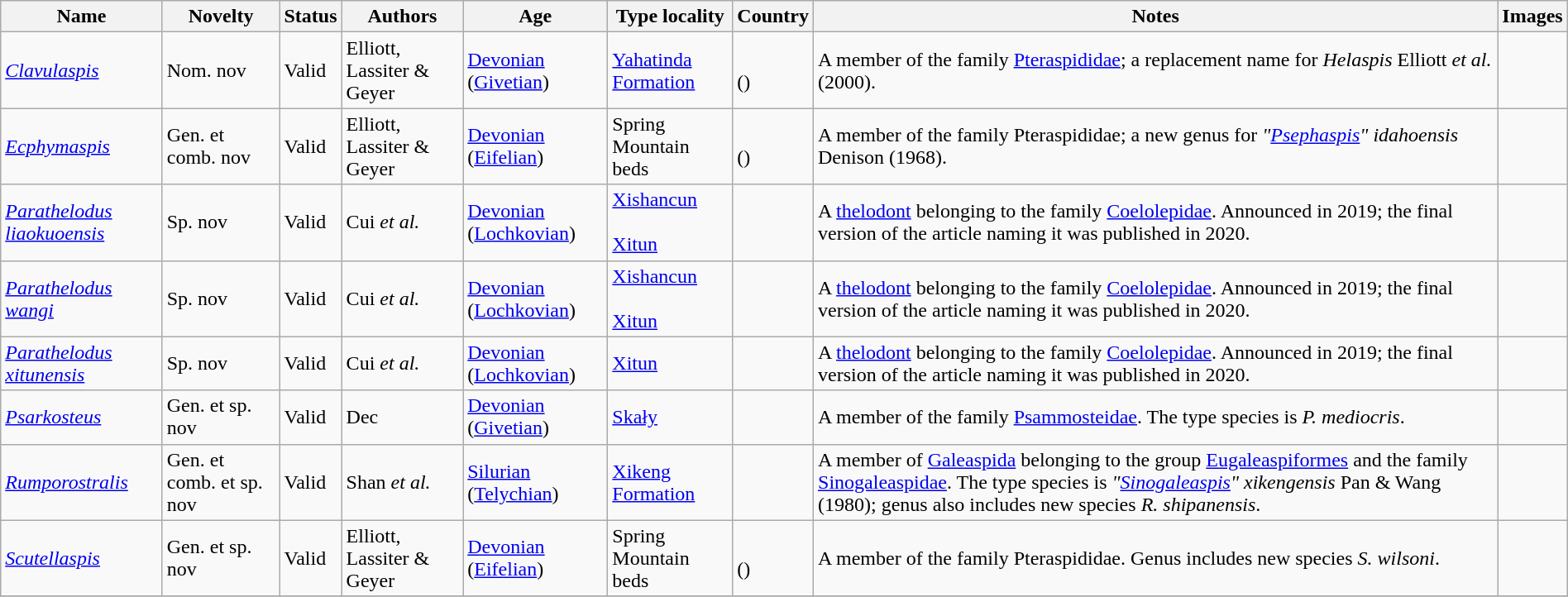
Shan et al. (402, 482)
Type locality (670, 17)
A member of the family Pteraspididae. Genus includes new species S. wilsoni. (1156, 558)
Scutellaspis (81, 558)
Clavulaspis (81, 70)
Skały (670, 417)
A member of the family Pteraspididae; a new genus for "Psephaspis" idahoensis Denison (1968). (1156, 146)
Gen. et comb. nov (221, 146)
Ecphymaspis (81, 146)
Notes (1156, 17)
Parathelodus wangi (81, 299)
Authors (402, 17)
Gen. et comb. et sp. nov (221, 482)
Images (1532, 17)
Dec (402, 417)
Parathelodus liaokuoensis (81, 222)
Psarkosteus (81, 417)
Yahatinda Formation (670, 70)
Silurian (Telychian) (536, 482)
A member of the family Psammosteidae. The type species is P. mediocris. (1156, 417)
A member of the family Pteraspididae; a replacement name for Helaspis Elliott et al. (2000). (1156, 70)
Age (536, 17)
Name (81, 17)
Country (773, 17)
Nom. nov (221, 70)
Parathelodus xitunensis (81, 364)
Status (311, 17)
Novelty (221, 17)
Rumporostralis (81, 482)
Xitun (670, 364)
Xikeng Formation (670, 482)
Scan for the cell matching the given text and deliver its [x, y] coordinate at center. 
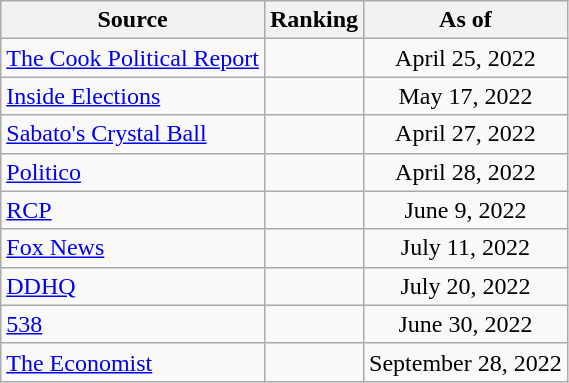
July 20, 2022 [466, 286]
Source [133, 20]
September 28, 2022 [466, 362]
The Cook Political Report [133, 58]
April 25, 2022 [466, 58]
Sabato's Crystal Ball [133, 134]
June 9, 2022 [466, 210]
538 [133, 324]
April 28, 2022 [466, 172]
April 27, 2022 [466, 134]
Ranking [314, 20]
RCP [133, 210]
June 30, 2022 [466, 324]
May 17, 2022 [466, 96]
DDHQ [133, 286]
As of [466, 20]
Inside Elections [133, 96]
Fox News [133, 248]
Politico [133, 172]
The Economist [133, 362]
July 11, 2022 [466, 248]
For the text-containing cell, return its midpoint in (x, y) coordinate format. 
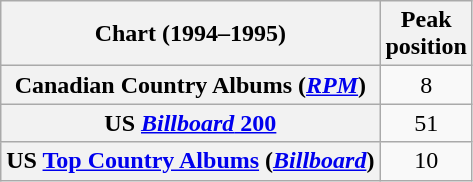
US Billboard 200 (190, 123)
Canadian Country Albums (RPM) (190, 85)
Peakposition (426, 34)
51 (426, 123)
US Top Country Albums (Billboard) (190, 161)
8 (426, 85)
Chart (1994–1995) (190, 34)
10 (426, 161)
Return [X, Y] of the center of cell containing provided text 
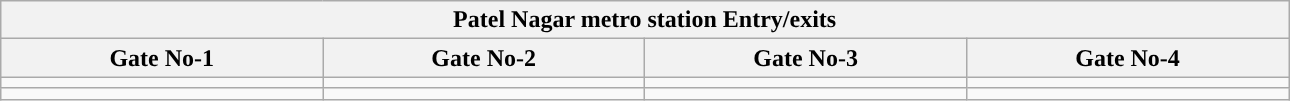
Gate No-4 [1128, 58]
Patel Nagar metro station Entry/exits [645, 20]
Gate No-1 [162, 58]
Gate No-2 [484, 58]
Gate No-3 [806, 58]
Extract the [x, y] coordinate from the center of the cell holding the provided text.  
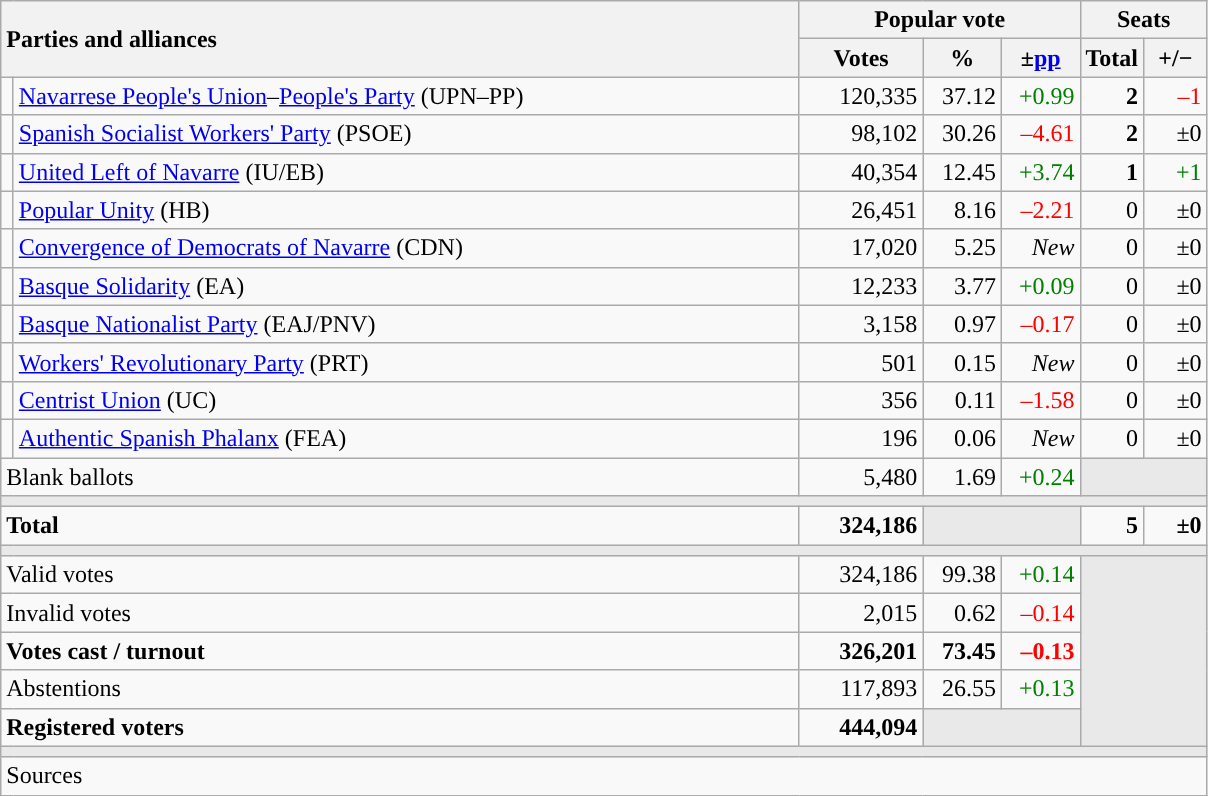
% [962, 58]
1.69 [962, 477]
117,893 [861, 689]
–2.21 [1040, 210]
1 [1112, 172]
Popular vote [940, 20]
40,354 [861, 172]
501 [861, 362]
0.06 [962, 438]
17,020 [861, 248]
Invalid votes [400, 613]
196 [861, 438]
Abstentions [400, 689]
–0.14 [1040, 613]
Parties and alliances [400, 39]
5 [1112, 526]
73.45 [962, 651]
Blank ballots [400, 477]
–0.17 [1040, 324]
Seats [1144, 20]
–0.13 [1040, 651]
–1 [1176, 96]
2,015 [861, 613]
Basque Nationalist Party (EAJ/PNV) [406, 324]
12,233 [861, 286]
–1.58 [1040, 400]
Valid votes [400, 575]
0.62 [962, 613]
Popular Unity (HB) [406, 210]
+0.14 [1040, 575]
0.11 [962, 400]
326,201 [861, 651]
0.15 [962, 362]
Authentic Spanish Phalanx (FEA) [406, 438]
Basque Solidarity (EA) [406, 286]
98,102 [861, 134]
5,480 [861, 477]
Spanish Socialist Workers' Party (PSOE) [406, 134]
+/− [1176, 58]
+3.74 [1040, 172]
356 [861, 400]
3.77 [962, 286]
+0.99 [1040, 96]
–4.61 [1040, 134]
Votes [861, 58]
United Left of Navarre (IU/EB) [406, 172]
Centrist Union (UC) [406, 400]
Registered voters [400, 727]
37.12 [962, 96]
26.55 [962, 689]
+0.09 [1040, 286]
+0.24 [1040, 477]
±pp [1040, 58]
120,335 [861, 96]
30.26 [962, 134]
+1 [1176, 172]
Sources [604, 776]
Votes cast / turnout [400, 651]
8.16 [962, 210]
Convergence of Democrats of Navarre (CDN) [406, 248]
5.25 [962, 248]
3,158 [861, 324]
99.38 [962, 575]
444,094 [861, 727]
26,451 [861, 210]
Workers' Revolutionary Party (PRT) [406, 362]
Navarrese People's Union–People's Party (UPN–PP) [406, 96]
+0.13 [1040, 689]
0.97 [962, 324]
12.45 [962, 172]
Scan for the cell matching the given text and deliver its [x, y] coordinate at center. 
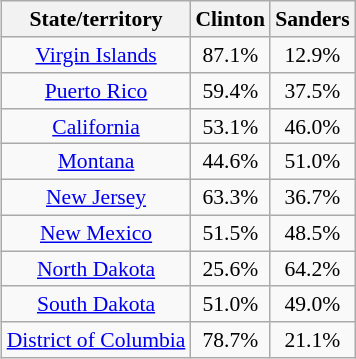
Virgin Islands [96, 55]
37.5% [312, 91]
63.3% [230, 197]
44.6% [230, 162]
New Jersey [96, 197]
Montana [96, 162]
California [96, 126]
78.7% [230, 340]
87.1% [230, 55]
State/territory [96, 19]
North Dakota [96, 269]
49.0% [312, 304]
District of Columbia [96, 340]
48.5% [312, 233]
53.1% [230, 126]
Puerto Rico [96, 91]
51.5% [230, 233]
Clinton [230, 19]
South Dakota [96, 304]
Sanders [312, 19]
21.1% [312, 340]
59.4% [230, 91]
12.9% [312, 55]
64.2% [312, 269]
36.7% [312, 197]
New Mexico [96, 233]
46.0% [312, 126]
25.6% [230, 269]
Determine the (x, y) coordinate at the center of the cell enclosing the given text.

★ ★ ★ ★ ★

■ Problem details
Rewrite the entire listing above with every instance of "midpoint" changed to "center point" and everything else left unchanged. Leave the pictures out of your answer.

■ Correct result
Shan et al. (402, 482)
Type locality (670, 17)
A member of the family Pteraspididae. Genus includes new species S. wilsoni. (1156, 558)
Scutellaspis (81, 558)
Clavulaspis (81, 70)
Skały (670, 417)
A member of the family Pteraspididae; a new genus for "Psephaspis" idahoensis Denison (1968). (1156, 146)
Gen. et comb. nov (221, 146)
Ecphymaspis (81, 146)
Notes (1156, 17)
Parathelodus wangi (81, 299)
Authors (402, 17)
Gen. et comb. et sp. nov (221, 482)
Images (1532, 17)
Dec (402, 417)
Parathelodus liaokuoensis (81, 222)
Psarkosteus (81, 417)
Yahatinda Formation (670, 70)
Silurian (Telychian) (536, 482)
A member of the family Psammosteidae. The type species is P. mediocris. (1156, 417)
A member of the family Pteraspididae; a replacement name for Helaspis Elliott et al. (2000). (1156, 70)
Age (536, 17)
Name (81, 17)
Country (773, 17)
Nom. nov (221, 70)
Parathelodus xitunensis (81, 364)
Status (311, 17)
Novelty (221, 17)
Rumporostralis (81, 482)
Xitun (670, 364)
Xikeng Formation (670, 482)
Scan for the cell matching the given text and deliver its [x, y] coordinate at center. 
July 20, 2022 [466, 286]
Source [133, 20]
September 28, 2022 [466, 362]
The Cook Political Report [133, 58]
April 25, 2022 [466, 58]
Sabato's Crystal Ball [133, 134]
June 9, 2022 [466, 210]
538 [133, 324]
April 28, 2022 [466, 172]
April 27, 2022 [466, 134]
Ranking [314, 20]
RCP [133, 210]
June 30, 2022 [466, 324]
May 17, 2022 [466, 96]
DDHQ [133, 286]
As of [466, 20]
Inside Elections [133, 96]
Fox News [133, 248]
Politico [133, 172]
The Economist [133, 362]
July 11, 2022 [466, 248]
For the text-containing cell, return its center point in (x, y) coordinate format. 
US Billboard 200 (190, 123)
Canadian Country Albums (RPM) (190, 85)
Peakposition (426, 34)
51 (426, 123)
US Top Country Albums (Billboard) (190, 161)
8 (426, 85)
Chart (1994–1995) (190, 34)
10 (426, 161)
Return [X, Y] of the center of cell containing provided text 
Gate No-4 [1128, 58]
Patel Nagar metro station Entry/exits [645, 20]
Gate No-1 [162, 58]
Gate No-2 [484, 58]
Gate No-3 [806, 58]
Extract the [x, y] coordinate from the center of the cell holding the provided text.  
% [962, 58]
1.69 [962, 477]
117,893 [861, 689]
–2.21 [1040, 210]
1 [1112, 172]
Popular vote [940, 20]
40,354 [861, 172]
501 [861, 362]
0.06 [962, 438]
17,020 [861, 248]
Invalid votes [400, 613]
196 [861, 438]
Abstentions [400, 689]
–0.14 [1040, 613]
Parties and alliances [400, 39]
5 [1112, 526]
73.45 [962, 651]
Blank ballots [400, 477]
–0.17 [1040, 324]
Seats [1144, 20]
–0.13 [1040, 651]
–1 [1176, 96]
2,015 [861, 613]
Basque Nationalist Party (EAJ/PNV) [406, 324]
12,233 [861, 286]
–1.58 [1040, 400]
Valid votes [400, 575]
0.62 [962, 613]
Popular Unity (HB) [406, 210]
+0.14 [1040, 575]
0.11 [962, 400]
326,201 [861, 651]
0.15 [962, 362]
Authentic Spanish Phalanx (FEA) [406, 438]
Basque Solidarity (EA) [406, 286]
98,102 [861, 134]
5,480 [861, 477]
Spanish Socialist Workers' Party (PSOE) [406, 134]
+/− [1176, 58]
+3.74 [1040, 172]
356 [861, 400]
3.77 [962, 286]
+0.99 [1040, 96]
–4.61 [1040, 134]
Votes [861, 58]
United Left of Navarre (IU/EB) [406, 172]
Centrist Union (UC) [406, 400]
Registered voters [400, 727]
37.12 [962, 96]
26.55 [962, 689]
+0.09 [1040, 286]
+0.24 [1040, 477]
±pp [1040, 58]
120,335 [861, 96]
30.26 [962, 134]
+1 [1176, 172]
Sources [604, 776]
Votes cast / turnout [400, 651]
8.16 [962, 210]
Convergence of Democrats of Navarre (CDN) [406, 248]
5.25 [962, 248]
3,158 [861, 324]
99.38 [962, 575]
444,094 [861, 727]
26,451 [861, 210]
Workers' Revolutionary Party (PRT) [406, 362]
Navarrese People's Union–People's Party (UPN–PP) [406, 96]
+0.13 [1040, 689]
0.97 [962, 324]
12.45 [962, 172]
Scan for the cell matching the given text and deliver its [x, y] coordinate at center. 
Virgin Islands [96, 55]
37.5% [312, 91]
63.3% [230, 197]
44.6% [230, 162]
New Jersey [96, 197]
Montana [96, 162]
California [96, 126]
78.7% [230, 340]
87.1% [230, 55]
State/territory [96, 19]
North Dakota [96, 269]
49.0% [312, 304]
District of Columbia [96, 340]
48.5% [312, 233]
53.1% [230, 126]
Puerto Rico [96, 91]
51.5% [230, 233]
Clinton [230, 19]
South Dakota [96, 304]
Sanders [312, 19]
21.1% [312, 340]
59.4% [230, 91]
12.9% [312, 55]
64.2% [312, 269]
36.7% [312, 197]
New Mexico [96, 233]
46.0% [312, 126]
25.6% [230, 269]
Determine the (x, y) coordinate at the center of the cell enclosing the given text.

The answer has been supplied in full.